→ **SOURCE MATERIAL**:
---+---
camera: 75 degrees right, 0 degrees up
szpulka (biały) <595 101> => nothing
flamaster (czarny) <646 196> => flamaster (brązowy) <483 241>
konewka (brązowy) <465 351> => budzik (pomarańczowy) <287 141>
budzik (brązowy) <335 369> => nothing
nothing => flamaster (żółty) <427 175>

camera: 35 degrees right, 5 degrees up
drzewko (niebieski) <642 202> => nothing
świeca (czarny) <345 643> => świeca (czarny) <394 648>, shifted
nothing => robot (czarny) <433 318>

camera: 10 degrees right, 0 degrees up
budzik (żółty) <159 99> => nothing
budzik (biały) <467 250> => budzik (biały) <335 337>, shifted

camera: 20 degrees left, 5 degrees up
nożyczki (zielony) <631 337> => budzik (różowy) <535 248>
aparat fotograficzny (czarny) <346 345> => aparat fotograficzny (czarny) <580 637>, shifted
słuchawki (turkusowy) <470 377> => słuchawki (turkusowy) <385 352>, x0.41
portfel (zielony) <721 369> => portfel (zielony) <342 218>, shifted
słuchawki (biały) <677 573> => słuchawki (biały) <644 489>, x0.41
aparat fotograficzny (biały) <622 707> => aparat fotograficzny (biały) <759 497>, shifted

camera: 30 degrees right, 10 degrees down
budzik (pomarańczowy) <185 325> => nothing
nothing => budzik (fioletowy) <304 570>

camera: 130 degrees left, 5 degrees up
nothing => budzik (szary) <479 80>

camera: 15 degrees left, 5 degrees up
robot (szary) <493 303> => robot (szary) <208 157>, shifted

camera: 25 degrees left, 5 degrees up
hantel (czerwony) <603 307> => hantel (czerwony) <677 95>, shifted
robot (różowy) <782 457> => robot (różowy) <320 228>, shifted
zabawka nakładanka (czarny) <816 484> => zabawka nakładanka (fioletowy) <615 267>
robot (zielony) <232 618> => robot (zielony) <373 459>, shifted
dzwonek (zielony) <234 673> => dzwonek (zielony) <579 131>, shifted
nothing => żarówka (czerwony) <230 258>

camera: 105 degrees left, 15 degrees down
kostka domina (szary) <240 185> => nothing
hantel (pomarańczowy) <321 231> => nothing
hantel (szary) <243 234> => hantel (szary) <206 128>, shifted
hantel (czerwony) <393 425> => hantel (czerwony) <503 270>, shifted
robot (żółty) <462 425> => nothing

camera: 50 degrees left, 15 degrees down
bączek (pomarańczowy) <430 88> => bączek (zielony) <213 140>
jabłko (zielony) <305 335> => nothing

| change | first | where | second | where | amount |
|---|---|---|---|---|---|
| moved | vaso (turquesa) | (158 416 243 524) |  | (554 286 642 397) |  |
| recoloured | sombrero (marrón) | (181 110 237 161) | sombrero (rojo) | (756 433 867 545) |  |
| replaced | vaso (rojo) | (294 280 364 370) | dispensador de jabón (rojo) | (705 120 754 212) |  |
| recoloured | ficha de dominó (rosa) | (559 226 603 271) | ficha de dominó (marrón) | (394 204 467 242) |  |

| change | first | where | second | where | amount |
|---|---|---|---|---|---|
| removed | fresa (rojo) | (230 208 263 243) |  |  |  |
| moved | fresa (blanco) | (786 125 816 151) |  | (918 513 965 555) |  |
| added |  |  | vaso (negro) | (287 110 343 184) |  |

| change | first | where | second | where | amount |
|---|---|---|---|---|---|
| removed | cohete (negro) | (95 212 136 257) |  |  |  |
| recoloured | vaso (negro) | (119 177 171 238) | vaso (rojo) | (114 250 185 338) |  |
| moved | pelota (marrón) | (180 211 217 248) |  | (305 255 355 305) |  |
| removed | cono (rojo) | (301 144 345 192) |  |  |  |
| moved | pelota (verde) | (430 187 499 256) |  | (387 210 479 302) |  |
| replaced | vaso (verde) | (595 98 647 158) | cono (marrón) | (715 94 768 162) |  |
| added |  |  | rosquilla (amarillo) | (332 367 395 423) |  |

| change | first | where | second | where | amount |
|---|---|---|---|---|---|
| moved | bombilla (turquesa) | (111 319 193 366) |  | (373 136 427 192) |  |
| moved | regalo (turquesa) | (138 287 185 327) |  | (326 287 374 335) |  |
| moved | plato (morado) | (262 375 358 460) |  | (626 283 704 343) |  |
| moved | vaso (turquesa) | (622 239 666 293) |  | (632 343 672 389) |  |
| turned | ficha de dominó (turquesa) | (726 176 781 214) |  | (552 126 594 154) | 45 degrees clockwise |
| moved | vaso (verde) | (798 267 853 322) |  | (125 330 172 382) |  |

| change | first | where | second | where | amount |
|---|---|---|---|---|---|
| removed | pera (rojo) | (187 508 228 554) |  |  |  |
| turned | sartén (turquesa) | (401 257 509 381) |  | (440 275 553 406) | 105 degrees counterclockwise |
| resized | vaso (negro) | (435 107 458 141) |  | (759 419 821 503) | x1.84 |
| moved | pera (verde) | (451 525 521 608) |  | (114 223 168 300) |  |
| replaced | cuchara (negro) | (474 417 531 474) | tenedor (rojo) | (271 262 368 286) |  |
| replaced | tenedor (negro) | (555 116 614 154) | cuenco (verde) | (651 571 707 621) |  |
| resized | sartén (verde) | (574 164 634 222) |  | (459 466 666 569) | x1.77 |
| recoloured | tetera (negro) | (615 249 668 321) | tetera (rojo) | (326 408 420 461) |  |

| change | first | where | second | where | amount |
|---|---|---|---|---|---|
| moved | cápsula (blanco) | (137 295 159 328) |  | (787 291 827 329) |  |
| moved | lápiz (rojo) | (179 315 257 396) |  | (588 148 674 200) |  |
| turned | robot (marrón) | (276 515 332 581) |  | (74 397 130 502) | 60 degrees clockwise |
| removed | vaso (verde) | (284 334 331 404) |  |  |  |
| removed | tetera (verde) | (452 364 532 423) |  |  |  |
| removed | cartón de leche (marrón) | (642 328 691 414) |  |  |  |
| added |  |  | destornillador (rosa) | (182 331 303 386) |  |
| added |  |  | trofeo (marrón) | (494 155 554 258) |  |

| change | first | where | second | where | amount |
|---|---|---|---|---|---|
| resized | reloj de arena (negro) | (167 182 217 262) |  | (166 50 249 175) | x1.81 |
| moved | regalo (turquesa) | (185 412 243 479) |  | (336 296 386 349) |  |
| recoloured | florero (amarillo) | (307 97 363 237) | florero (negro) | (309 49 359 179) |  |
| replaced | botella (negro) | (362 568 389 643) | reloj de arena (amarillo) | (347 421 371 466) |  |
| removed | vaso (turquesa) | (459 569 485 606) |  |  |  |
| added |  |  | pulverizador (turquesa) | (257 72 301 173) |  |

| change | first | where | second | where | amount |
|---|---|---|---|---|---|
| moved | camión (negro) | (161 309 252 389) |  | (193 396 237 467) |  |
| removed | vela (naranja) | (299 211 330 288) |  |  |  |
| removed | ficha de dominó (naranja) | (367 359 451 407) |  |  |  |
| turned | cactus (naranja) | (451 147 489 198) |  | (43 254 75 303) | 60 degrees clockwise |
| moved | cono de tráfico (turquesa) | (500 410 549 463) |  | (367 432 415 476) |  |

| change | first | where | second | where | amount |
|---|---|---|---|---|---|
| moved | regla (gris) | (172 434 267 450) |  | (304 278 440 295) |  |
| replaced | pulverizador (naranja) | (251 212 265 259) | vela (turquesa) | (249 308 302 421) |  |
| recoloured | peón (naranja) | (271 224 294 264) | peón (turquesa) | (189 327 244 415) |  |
---+---
→ **EXERCISE REQUIREMENTS**: Nothing may be left out or altered: reproduce the complete listing.

→ **RESPONSE**:
camera: 75 degrees right, 0 degrees up
szpulka (biały) <595 101> => nothing
flamaster (czarny) <646 196> => flamaster (brązowy) <483 241>
konewka (brązowy) <465 351> => budzik (pomarańczowy) <287 141>
budzik (brązowy) <335 369> => nothing
nothing => flamaster (żółty) <427 175>

camera: 35 degrees right, 5 degrees up
drzewko (niebieski) <642 202> => nothing
świeca (czarny) <345 643> => świeca (czarny) <394 648>, shifted
nothing => robot (czarny) <433 318>

camera: 10 degrees right, 0 degrees up
budzik (żółty) <159 99> => nothing
budzik (biały) <467 250> => budzik (biały) <335 337>, shifted

camera: 20 degrees left, 5 degrees up
nożyczki (zielony) <631 337> => budzik (różowy) <535 248>
aparat fotograficzny (czarny) <346 345> => aparat fotograficzny (czarny) <580 637>, shifted
słuchawki (turkusowy) <470 377> => słuchawki (turkusowy) <385 352>, x0.41
portfel (zielony) <721 369> => portfel (zielony) <342 218>, shifted
słuchawki (biały) <677 573> => słuchawki (biały) <644 489>, x0.41
aparat fotograficzny (biały) <622 707> => aparat fotograficzny (biały) <759 497>, shifted

camera: 30 degrees right, 10 degrees down
budzik (pomarańczowy) <185 325> => nothing
nothing => budzik (fioletowy) <304 570>

camera: 130 degrees left, 5 degrees up
nothing => budzik (szary) <479 80>

camera: 15 degrees left, 5 degrees up
robot (szary) <493 303> => robot (szary) <208 157>, shifted

camera: 25 degrees left, 5 degrees up
hantel (czerwony) <603 307> => hantel (czerwony) <677 95>, shifted
robot (różowy) <782 457> => robot (różowy) <320 228>, shifted
zabawka nakładanka (czarny) <816 484> => zabawka nakładanka (fioletowy) <615 267>
robot (zielony) <232 618> => robot (zielony) <373 459>, shifted
dzwonek (zielony) <234 673> => dzwonek (zielony) <579 131>, shifted
nothing => żarówka (czerwony) <230 258>

camera: 105 degrees left, 15 degrees down
kostka domina (szary) <240 185> => nothing
hantel (pomarańczowy) <321 231> => nothing
hantel (szary) <243 234> => hantel (szary) <206 128>, shifted
hantel (czerwony) <393 425> => hantel (czerwony) <503 270>, shifted
robot (żółty) <462 425> => nothing

camera: 50 degrees left, 15 degrees down
bączek (pomarańczowy) <430 88> => bączek (zielony) <213 140>
jabłko (zielony) <305 335> => nothing

| change | first | where | second | where | amount |
|---|---|---|---|---|---|
| moved | vaso (turquesa) | (158 416 243 524) |  | (554 286 642 397) |  |
| recoloured | sombrero (marrón) | (181 110 237 161) | sombrero (rojo) | (756 433 867 545) |  |
| replaced | vaso (rojo) | (294 280 364 370) | dispensador de jabón (rojo) | (705 120 754 212) |  |
| recoloured | ficha de dominó (rosa) | (559 226 603 271) | ficha de dominó (marrón) | (394 204 467 242) |  |

| change | first | where | second | where | amount |
|---|---|---|---|---|---|
| removed | fresa (rojo) | (230 208 263 243) |  |  |  |
| moved | fresa (blanco) | (786 125 816 151) |  | (918 513 965 555) |  |
| added |  |  | vaso (negro) | (287 110 343 184) |  |

| change | first | where | second | where | amount |
|---|---|---|---|---|---|
| removed | cohete (negro) | (95 212 136 257) |  |  |  |
| recoloured | vaso (negro) | (119 177 171 238) | vaso (rojo) | (114 250 185 338) |  |
| moved | pelota (marrón) | (180 211 217 248) |  | (305 255 355 305) |  |
| removed | cono (rojo) | (301 144 345 192) |  |  |  |
| moved | pelota (verde) | (430 187 499 256) |  | (387 210 479 302) |  |
| replaced | vaso (verde) | (595 98 647 158) | cono (marrón) | (715 94 768 162) |  |
| added |  |  | rosquilla (amarillo) | (332 367 395 423) |  |

| change | first | where | second | where | amount |
|---|---|---|---|---|---|
| moved | bombilla (turquesa) | (111 319 193 366) |  | (373 136 427 192) |  |
| moved | regalo (turquesa) | (138 287 185 327) |  | (326 287 374 335) |  |
| moved | plato (morado) | (262 375 358 460) |  | (626 283 704 343) |  |
| moved | vaso (turquesa) | (622 239 666 293) |  | (632 343 672 389) |  |
| turned | ficha de dominó (turquesa) | (726 176 781 214) |  | (552 126 594 154) | 45 degrees clockwise |
| moved | vaso (verde) | (798 267 853 322) |  | (125 330 172 382) |  |

| change | first | where | second | where | amount |
|---|---|---|---|---|---|
| removed | pera (rojo) | (187 508 228 554) |  |  |  |
| turned | sartén (turquesa) | (401 257 509 381) |  | (440 275 553 406) | 105 degrees counterclockwise |
| resized | vaso (negro) | (435 107 458 141) |  | (759 419 821 503) | x1.84 |
| moved | pera (verde) | (451 525 521 608) |  | (114 223 168 300) |  |
| replaced | cuchara (negro) | (474 417 531 474) | tenedor (rojo) | (271 262 368 286) |  |
| replaced | tenedor (negro) | (555 116 614 154) | cuenco (verde) | (651 571 707 621) |  |
| resized | sartén (verde) | (574 164 634 222) |  | (459 466 666 569) | x1.77 |
| recoloured | tetera (negro) | (615 249 668 321) | tetera (rojo) | (326 408 420 461) |  |

| change | first | where | second | where | amount |
|---|---|---|---|---|---|
| moved | cápsula (blanco) | (137 295 159 328) |  | (787 291 827 329) |  |
| moved | lápiz (rojo) | (179 315 257 396) |  | (588 148 674 200) |  |
| turned | robot (marrón) | (276 515 332 581) |  | (74 397 130 502) | 60 degrees clockwise |
| removed | vaso (verde) | (284 334 331 404) |  |  |  |
| removed | tetera (verde) | (452 364 532 423) |  |  |  |
| removed | cartón de leche (marrón) | (642 328 691 414) |  |  |  |
| added |  |  | destornillador (rosa) | (182 331 303 386) |  |
| added |  |  | trofeo (marrón) | (494 155 554 258) |  |

| change | first | where | second | where | amount |
|---|---|---|---|---|---|
| resized | reloj de arena (negro) | (167 182 217 262) |  | (166 50 249 175) | x1.81 |
| moved | regalo (turquesa) | (185 412 243 479) |  | (336 296 386 349) |  |
| recoloured | florero (amarillo) | (307 97 363 237) | florero (negro) | (309 49 359 179) |  |
| replaced | botella (negro) | (362 568 389 643) | reloj de arena (amarillo) | (347 421 371 466) |  |
| removed | vaso (turquesa) | (459 569 485 606) |  |  |  |
| added |  |  | pulverizador (turquesa) | (257 72 301 173) |  |

| change | first | where | second | where | amount |
|---|---|---|---|---|---|
| moved | camión (negro) | (161 309 252 389) |  | (193 396 237 467) |  |
| removed | vela (naranja) | (299 211 330 288) |  |  |  |
| removed | ficha de dominó (naranja) | (367 359 451 407) |  |  |  |
| turned | cactus (naranja) | (451 147 489 198) |  | (43 254 75 303) | 60 degrees clockwise |
| moved | cono de tráfico (turquesa) | (500 410 549 463) |  | (367 432 415 476) |  |

| change | first | where | second | where | amount |
|---|---|---|---|---|---|
| moved | regla (gris) | (172 434 267 450) |  | (304 278 440 295) |  |
| replaced | pulverizador (naranja) | (251 212 265 259) | vela (turquesa) | (249 308 302 421) |  |
| recoloured | peón (naranja) | (271 224 294 264) | peón (turquesa) | (189 327 244 415) |  |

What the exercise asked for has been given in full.